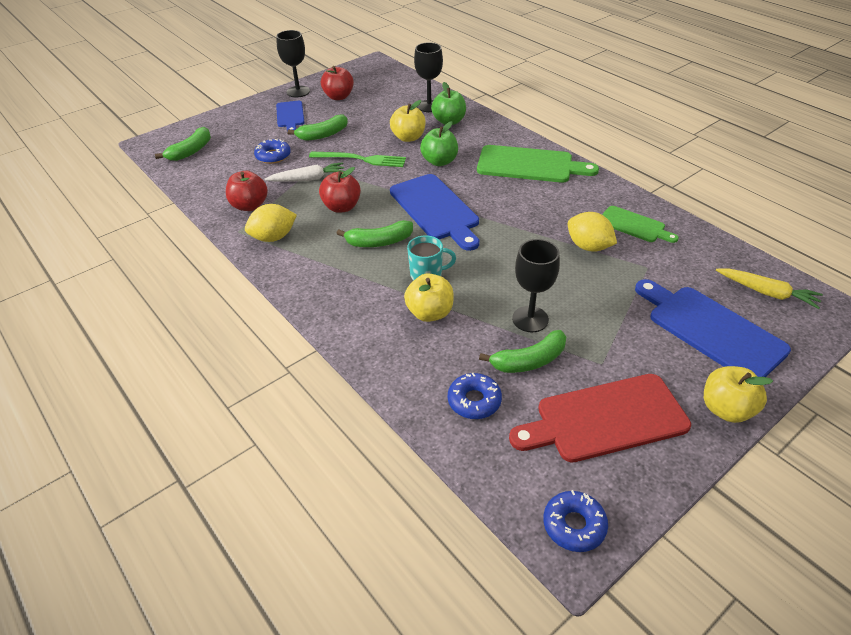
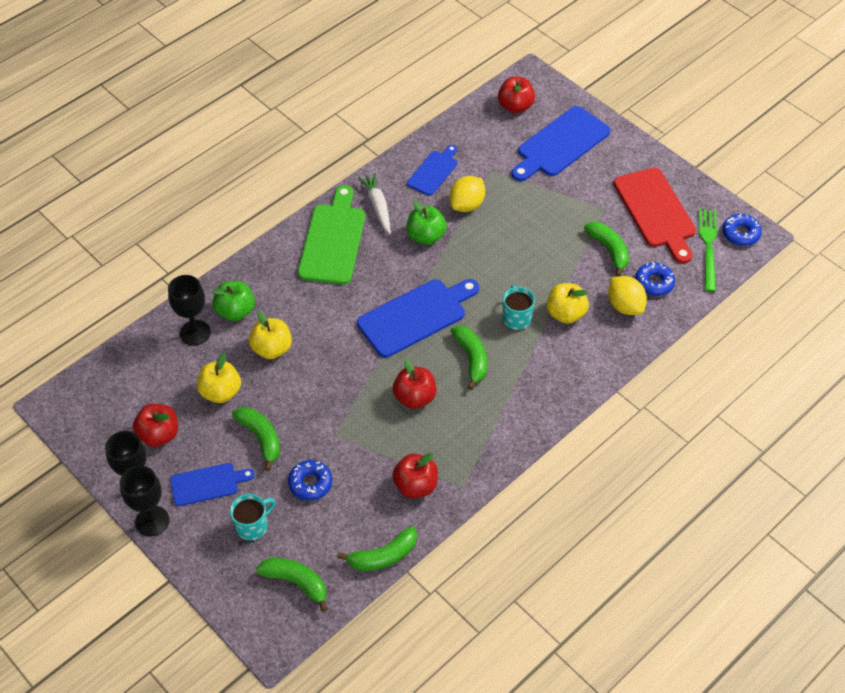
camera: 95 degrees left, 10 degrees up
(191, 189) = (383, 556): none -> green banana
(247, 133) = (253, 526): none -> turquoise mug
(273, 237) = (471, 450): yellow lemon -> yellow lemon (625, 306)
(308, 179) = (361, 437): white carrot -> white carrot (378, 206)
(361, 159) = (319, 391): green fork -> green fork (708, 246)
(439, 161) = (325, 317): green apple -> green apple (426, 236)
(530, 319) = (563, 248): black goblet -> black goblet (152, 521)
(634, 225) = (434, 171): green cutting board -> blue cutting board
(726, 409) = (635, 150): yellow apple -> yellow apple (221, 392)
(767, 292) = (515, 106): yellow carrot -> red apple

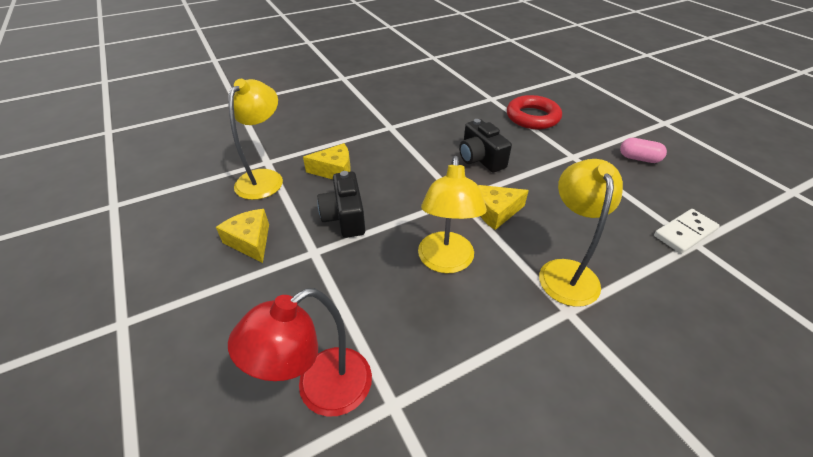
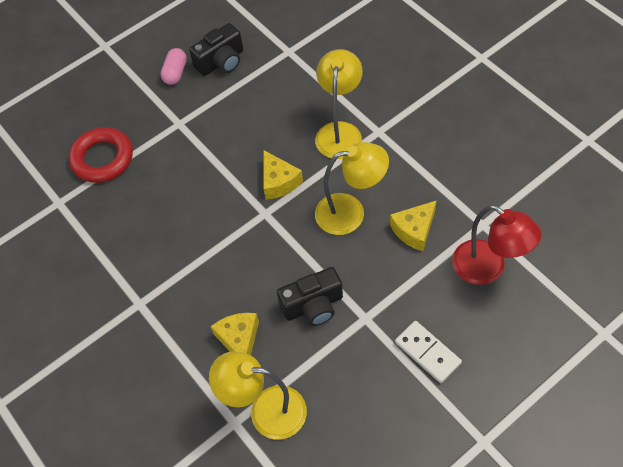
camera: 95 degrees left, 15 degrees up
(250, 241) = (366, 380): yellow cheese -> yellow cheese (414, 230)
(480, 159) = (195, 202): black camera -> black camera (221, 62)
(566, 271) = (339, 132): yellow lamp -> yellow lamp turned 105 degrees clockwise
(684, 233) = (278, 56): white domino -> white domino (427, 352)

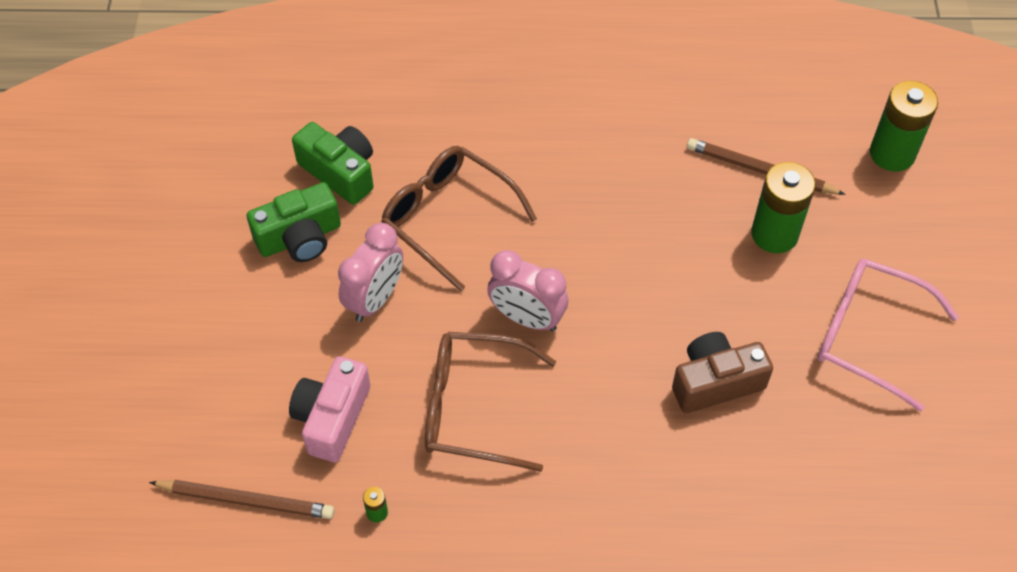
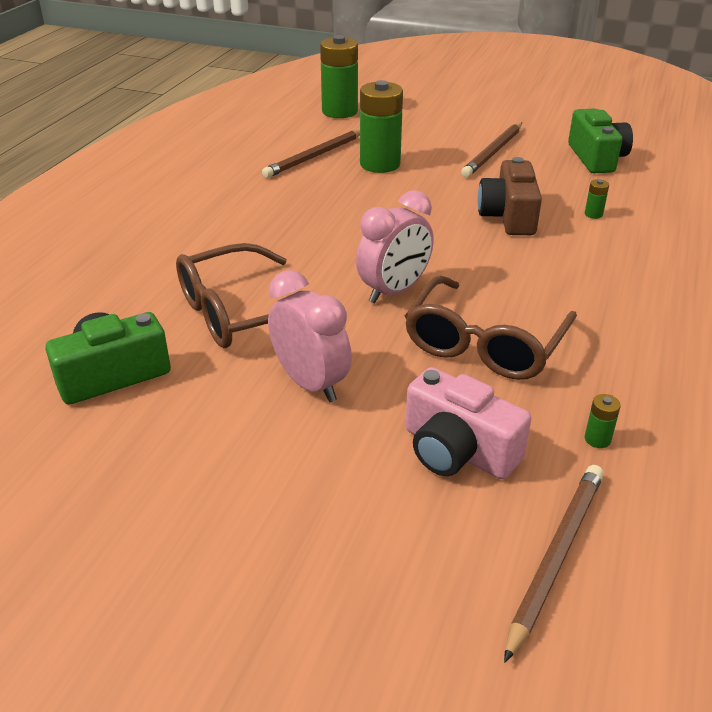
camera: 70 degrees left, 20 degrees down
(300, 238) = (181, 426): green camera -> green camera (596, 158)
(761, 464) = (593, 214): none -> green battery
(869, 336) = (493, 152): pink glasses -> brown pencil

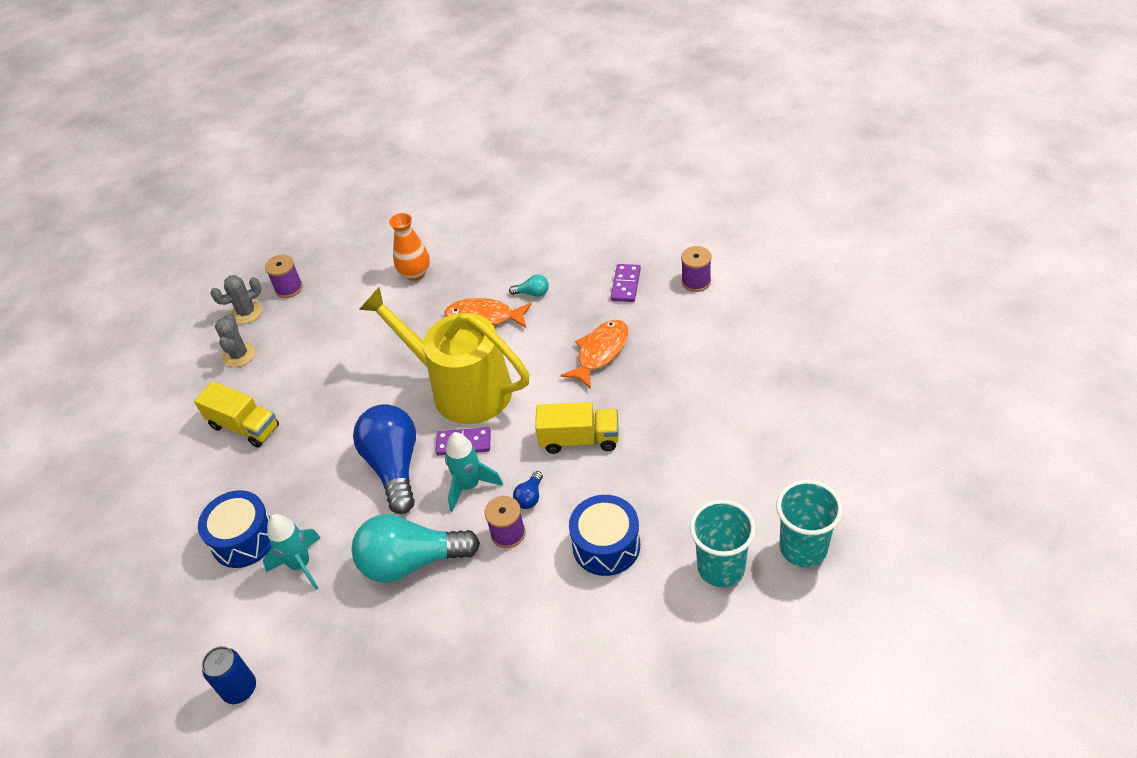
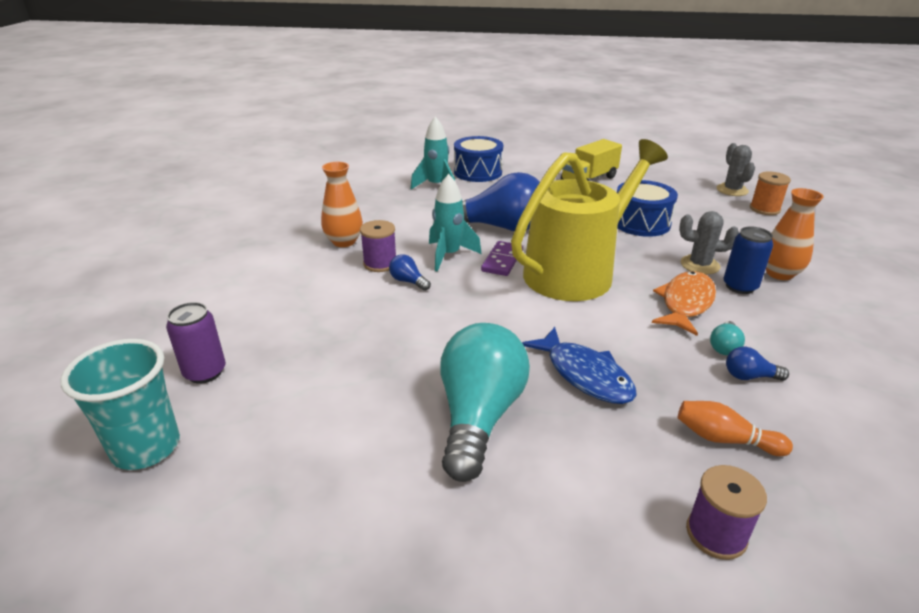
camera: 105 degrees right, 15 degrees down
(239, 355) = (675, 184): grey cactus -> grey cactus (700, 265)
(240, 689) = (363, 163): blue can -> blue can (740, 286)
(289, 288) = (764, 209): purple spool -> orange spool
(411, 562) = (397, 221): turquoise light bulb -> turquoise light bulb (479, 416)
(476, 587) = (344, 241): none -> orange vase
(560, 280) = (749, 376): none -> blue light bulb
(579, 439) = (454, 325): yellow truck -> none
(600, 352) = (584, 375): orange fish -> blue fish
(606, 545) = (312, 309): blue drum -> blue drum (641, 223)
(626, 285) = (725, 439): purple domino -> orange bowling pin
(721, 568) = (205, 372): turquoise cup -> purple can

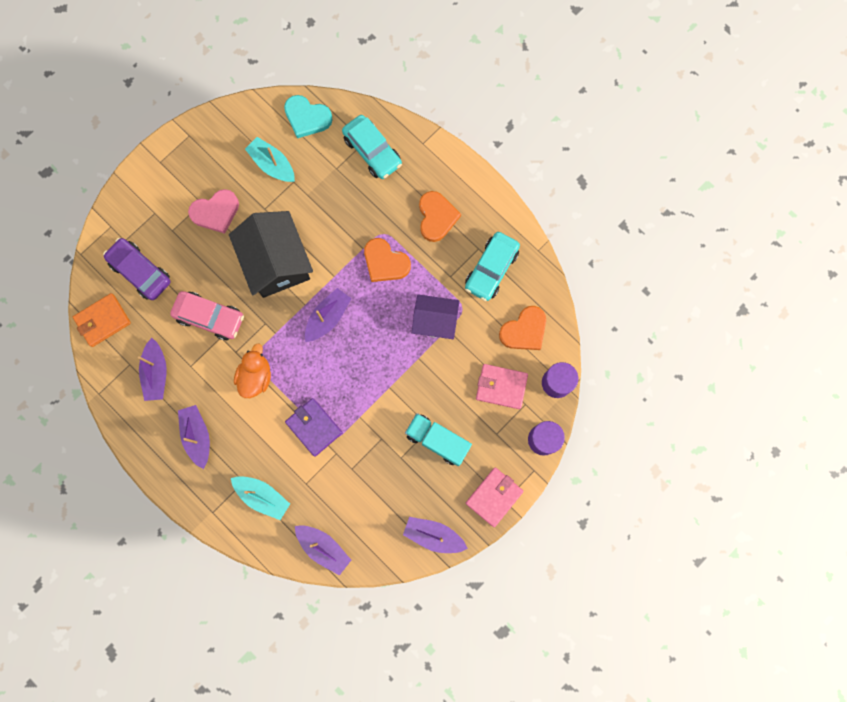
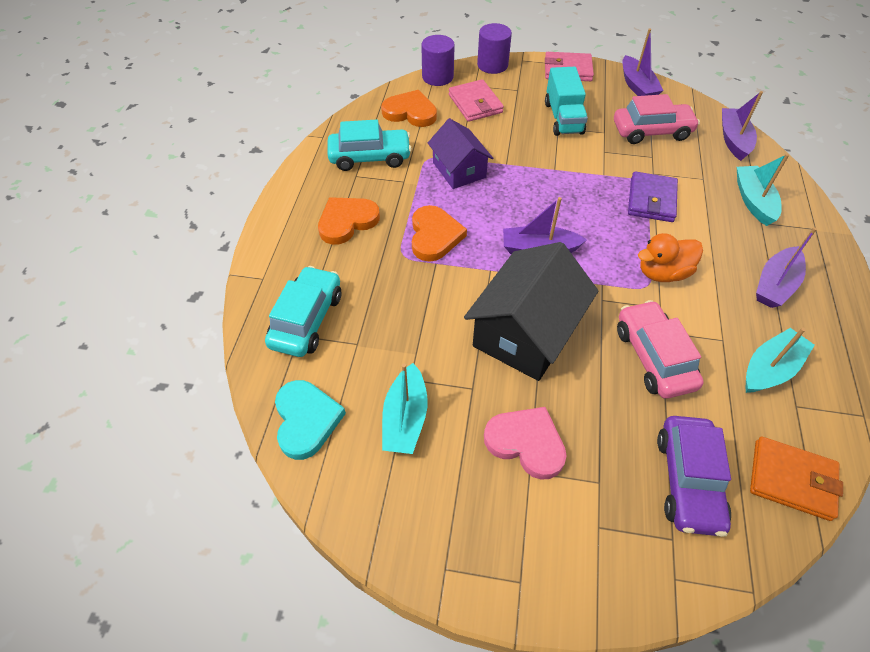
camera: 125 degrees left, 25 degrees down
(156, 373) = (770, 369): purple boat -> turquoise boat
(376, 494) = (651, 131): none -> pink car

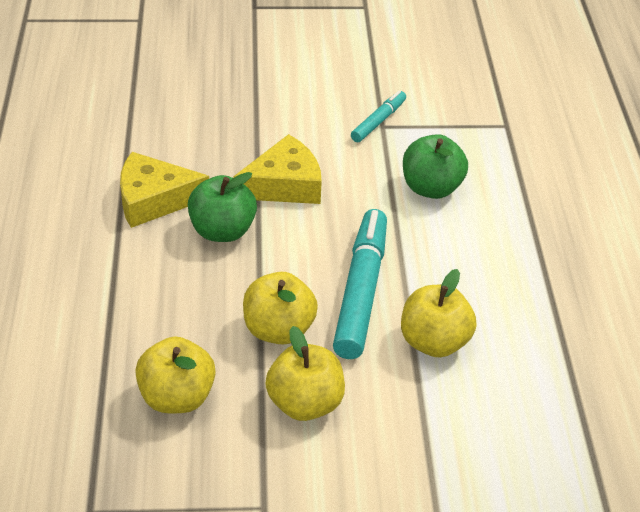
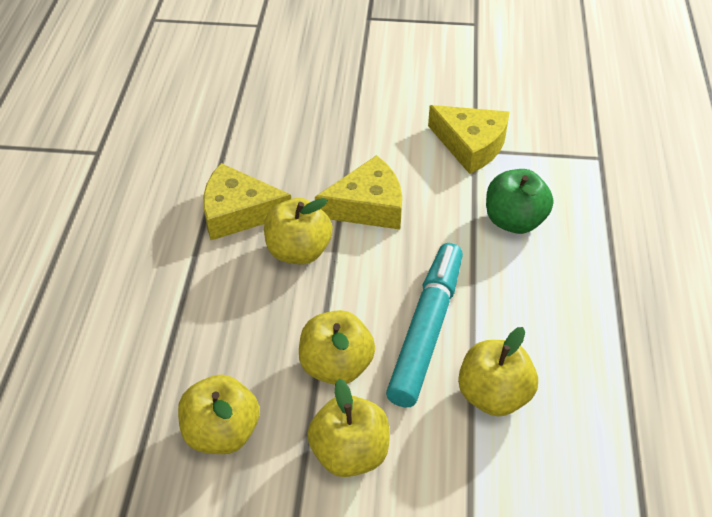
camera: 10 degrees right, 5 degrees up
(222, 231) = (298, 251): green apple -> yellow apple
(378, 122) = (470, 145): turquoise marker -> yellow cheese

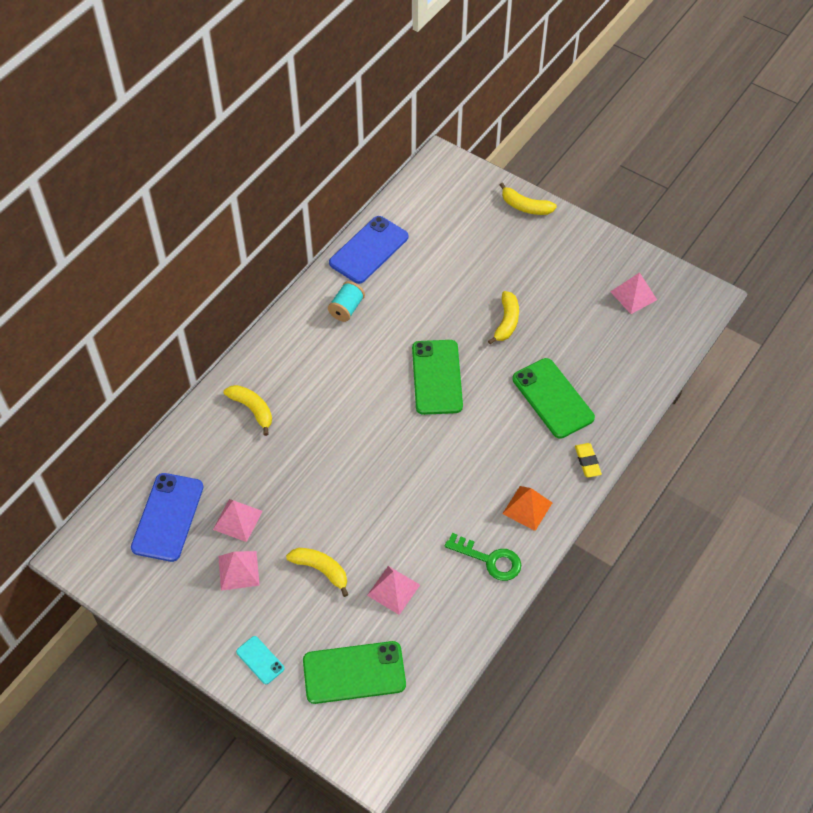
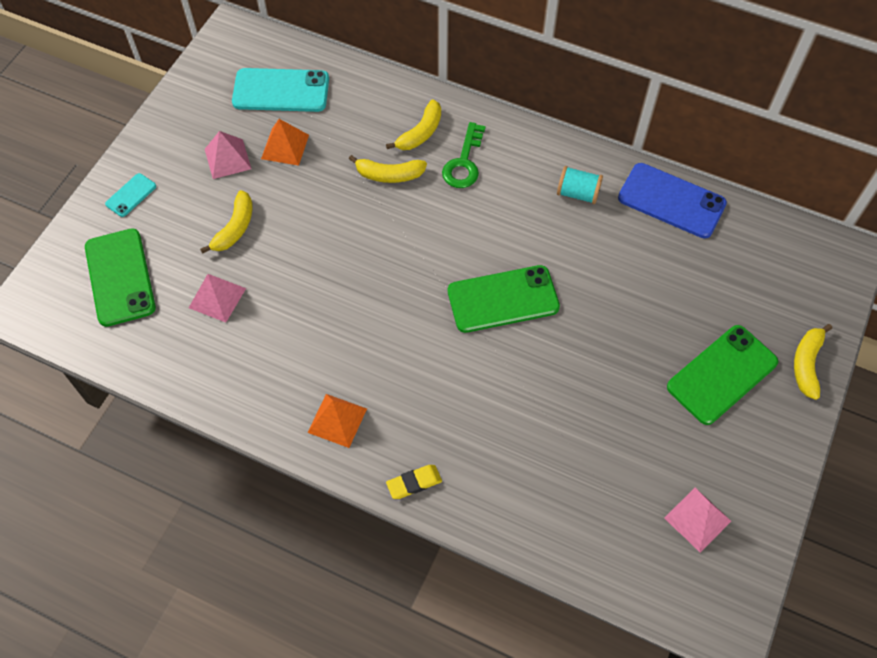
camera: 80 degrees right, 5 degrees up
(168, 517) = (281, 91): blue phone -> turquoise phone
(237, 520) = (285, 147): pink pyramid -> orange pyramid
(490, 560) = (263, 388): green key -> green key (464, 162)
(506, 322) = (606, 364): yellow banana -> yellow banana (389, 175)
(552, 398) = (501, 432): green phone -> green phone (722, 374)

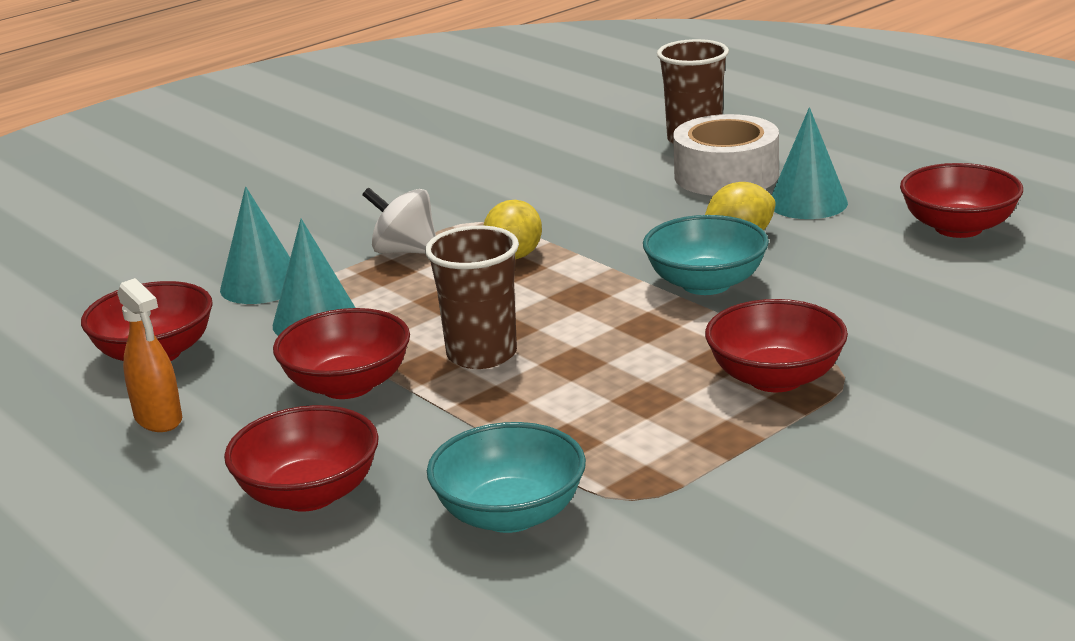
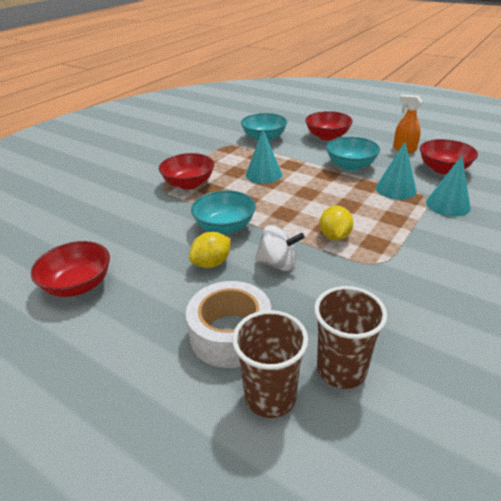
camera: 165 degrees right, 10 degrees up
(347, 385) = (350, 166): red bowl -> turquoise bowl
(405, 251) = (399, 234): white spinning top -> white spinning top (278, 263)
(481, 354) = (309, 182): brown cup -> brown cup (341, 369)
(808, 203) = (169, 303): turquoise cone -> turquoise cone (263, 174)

__________

» Task: Write out exactly the lines of the material above, starting with the first and finishing with the line that contains "(411, 562) = (397, 221): turquoise", without pictures.

» Written reply:
camera: 95 degrees left, 10 degrees up
(191, 189) = (383, 556): none -> green banana
(247, 133) = (253, 526): none -> turquoise mug
(273, 237) = (471, 450): yellow lemon -> yellow lemon (625, 306)
(308, 179) = (361, 437): white carrot -> white carrot (378, 206)
(361, 159) = (319, 391): green fork -> green fork (708, 246)
(439, 161) = (325, 317): green apple -> green apple (426, 236)
(530, 319) = (563, 248): black goblet -> black goblet (152, 521)
(634, 225) = (434, 171): green cutting board -> blue cutting board
(726, 409) = (635, 150): yellow apple -> yellow apple (221, 392)
(767, 292) = (515, 106): yellow carrot -> red apple

camera: 95 degrees left, 15 degrees up
(250, 241) = (366, 380): yellow cheese -> yellow cheese (414, 230)
(480, 159) = (195, 202): black camera -> black camera (221, 62)
(566, 271) = (339, 132): yellow lamp -> yellow lamp turned 105 degrees clockwise
(684, 233) = (278, 56): white domino -> white domino (427, 352)

camera: 70 degrees left, 20 degrees down
(300, 238) = (181, 426): green camera -> green camera (596, 158)
(761, 464) = (593, 214): none -> green battery
(869, 336) = (493, 152): pink glasses -> brown pencil

camera: 105 degrees right, 15 degrees down
(239, 355) = (675, 184): grey cactus -> grey cactus (700, 265)
(240, 689) = (363, 163): blue can -> blue can (740, 286)
(289, 288) = (764, 209): purple spool -> orange spool
(411, 562) = (397, 221): turquoise light bulb -> turquoise light bulb (479, 416)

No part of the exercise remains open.